# ABOUT THIS TASK:
The word "slope" occurs in some of the lines below; copy each of those lines.

# DATASET RECORDS:
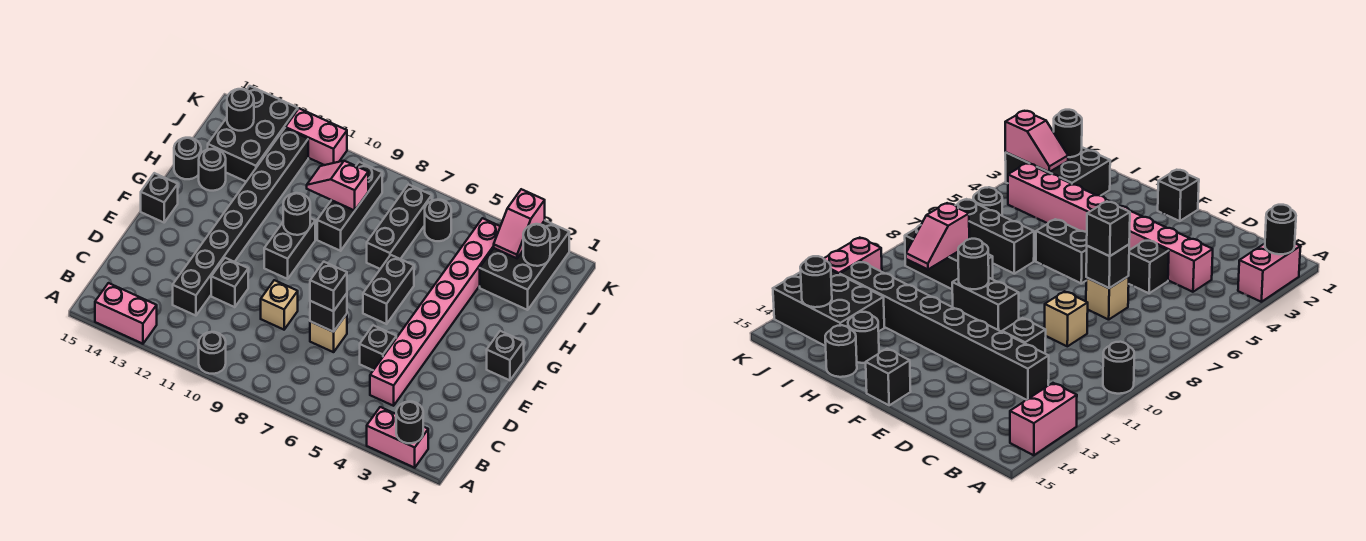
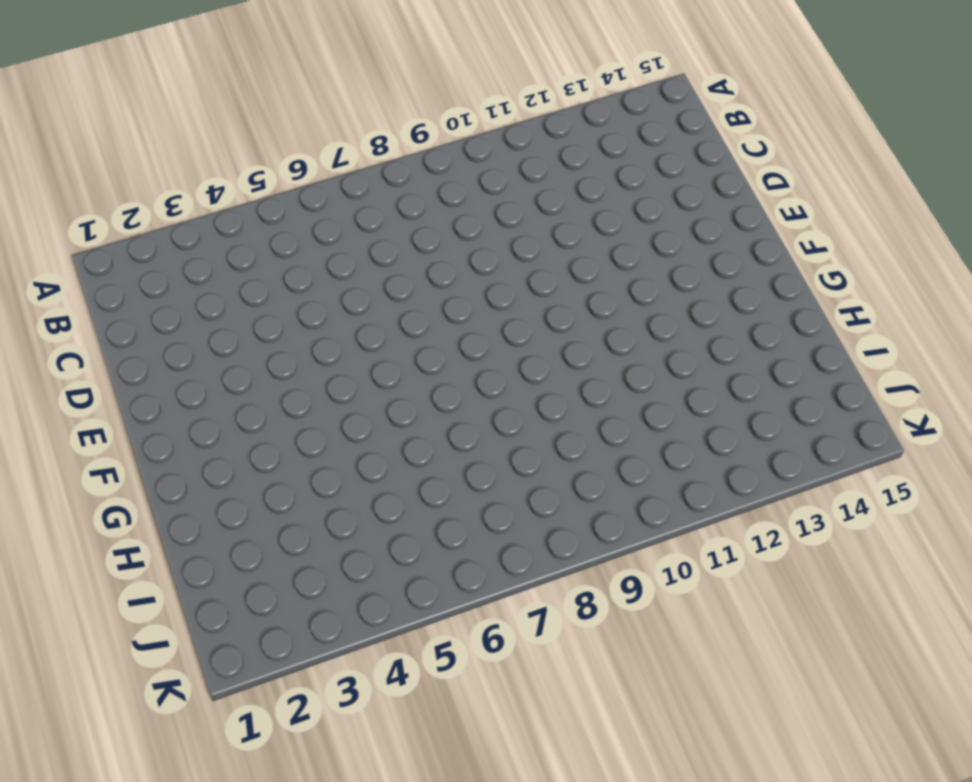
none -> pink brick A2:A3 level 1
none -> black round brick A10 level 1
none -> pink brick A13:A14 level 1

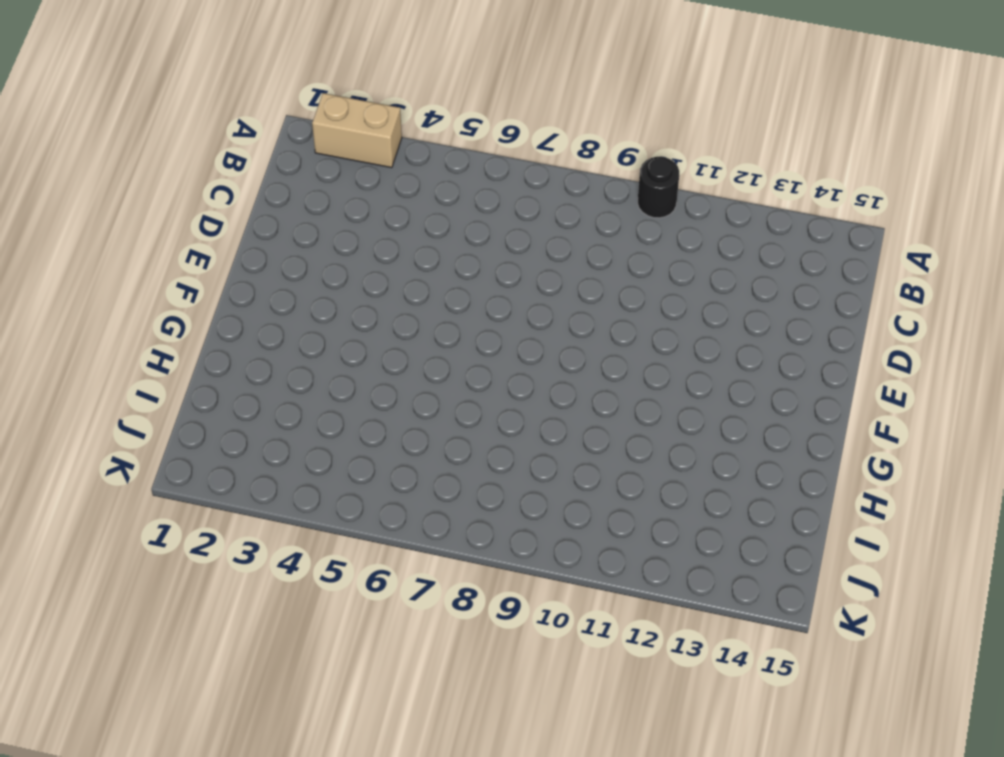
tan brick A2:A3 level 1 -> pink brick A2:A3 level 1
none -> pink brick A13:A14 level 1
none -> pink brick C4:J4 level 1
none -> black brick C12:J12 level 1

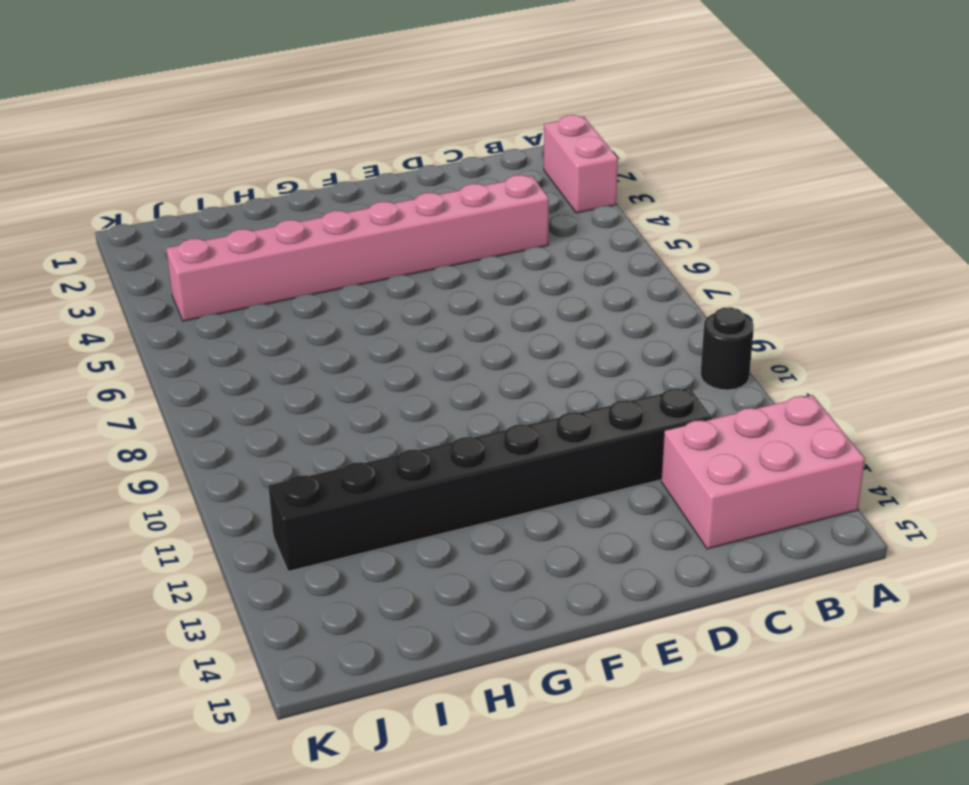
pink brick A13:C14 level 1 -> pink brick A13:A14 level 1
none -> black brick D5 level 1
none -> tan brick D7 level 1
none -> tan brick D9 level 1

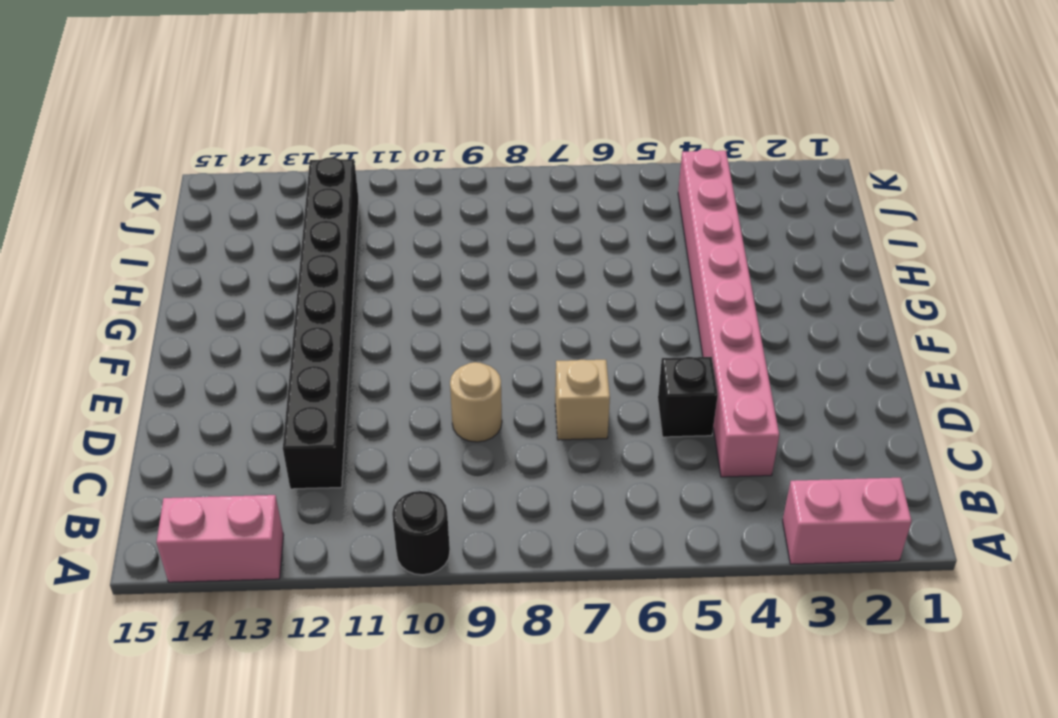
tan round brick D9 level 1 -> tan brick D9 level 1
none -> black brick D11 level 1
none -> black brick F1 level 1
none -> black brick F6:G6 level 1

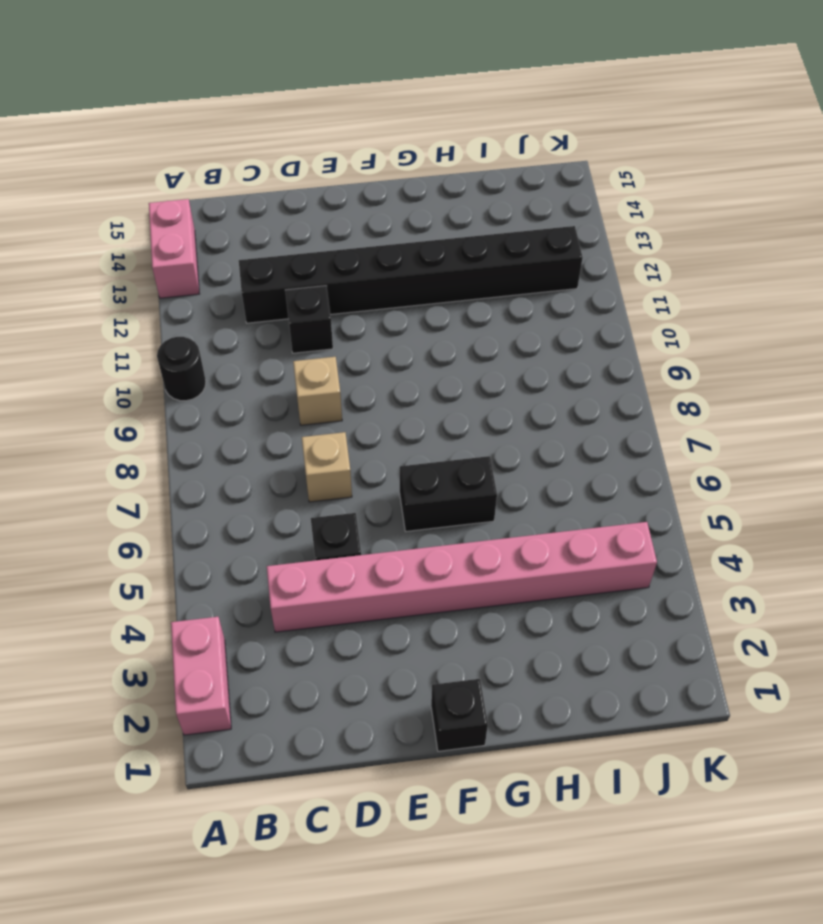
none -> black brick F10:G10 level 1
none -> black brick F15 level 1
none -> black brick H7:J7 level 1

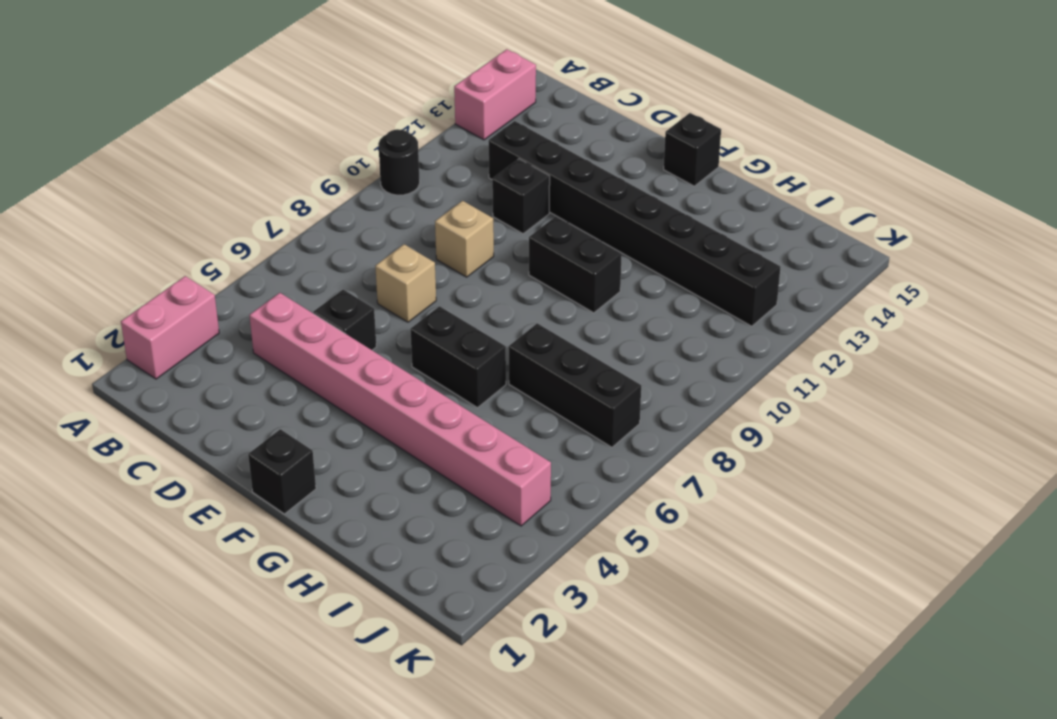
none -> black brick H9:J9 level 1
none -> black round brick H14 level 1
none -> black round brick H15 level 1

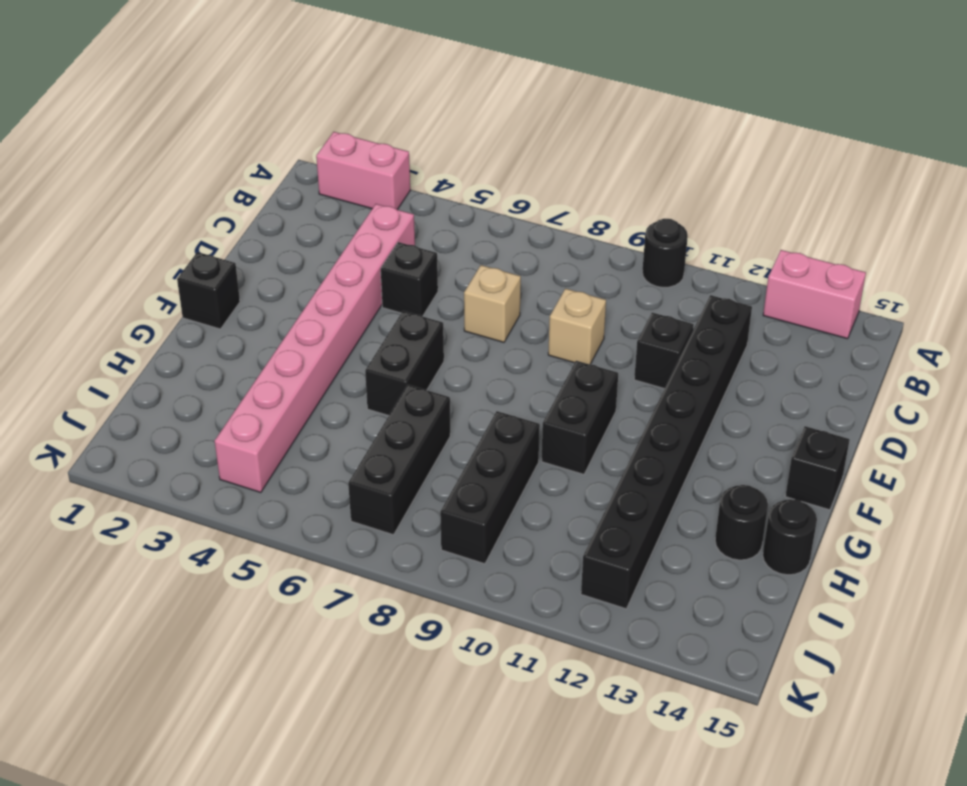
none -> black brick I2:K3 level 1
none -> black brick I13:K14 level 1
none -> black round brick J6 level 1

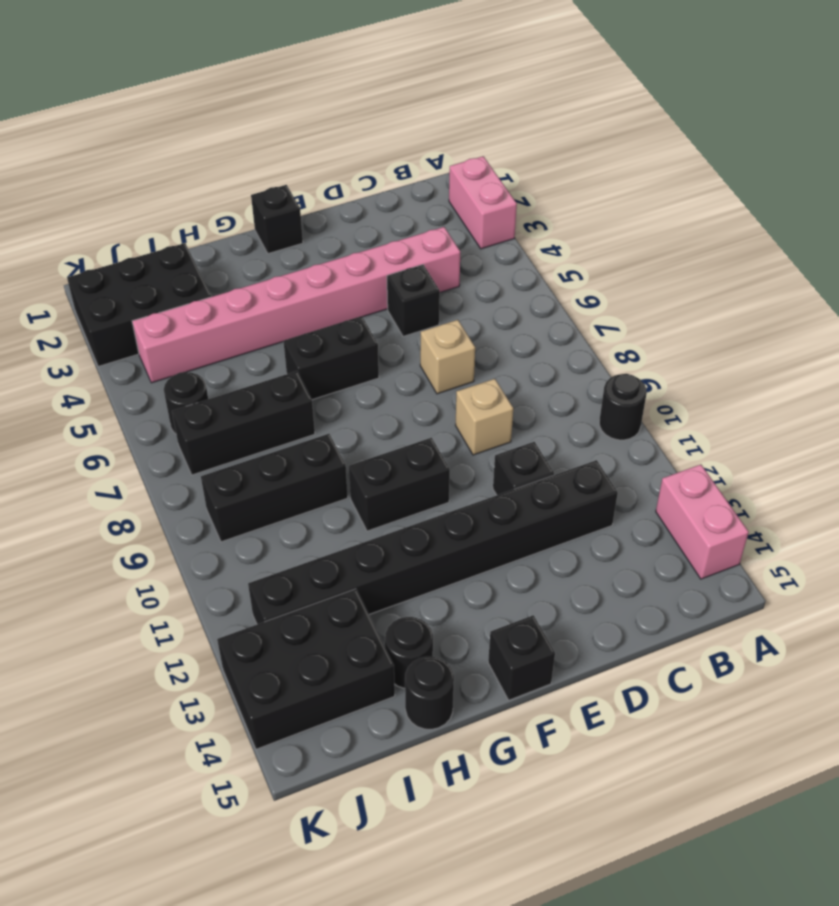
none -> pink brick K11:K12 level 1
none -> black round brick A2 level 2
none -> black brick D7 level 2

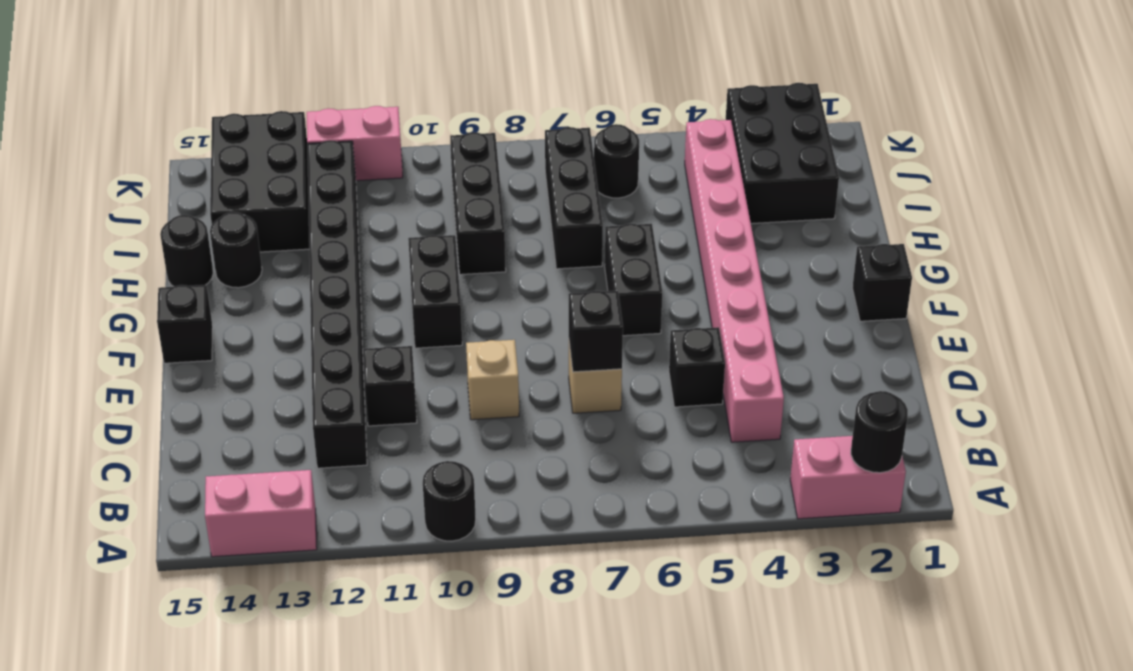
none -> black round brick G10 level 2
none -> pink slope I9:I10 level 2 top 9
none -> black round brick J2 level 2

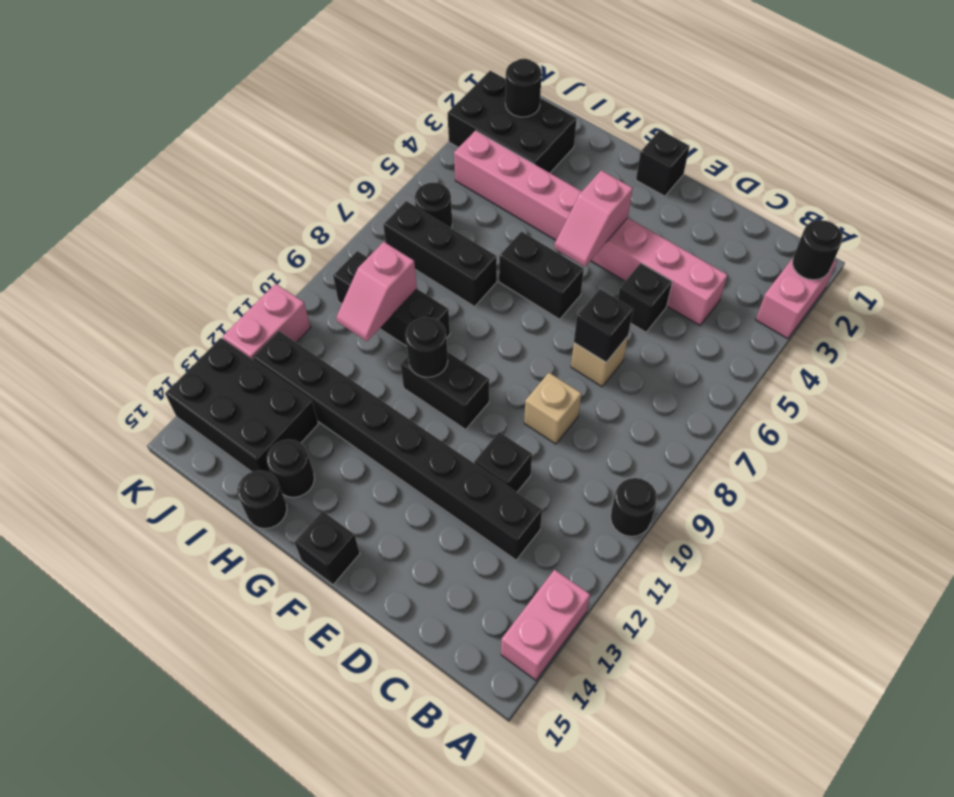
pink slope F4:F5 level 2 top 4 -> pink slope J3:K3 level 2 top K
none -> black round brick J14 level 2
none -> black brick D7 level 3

# SOLUTION TO THIS EXERCISE:
none -> pink slope I9:I10 level 2 top 9
pink slope F4:F5 level 2 top 4 -> pink slope J3:K3 level 2 top K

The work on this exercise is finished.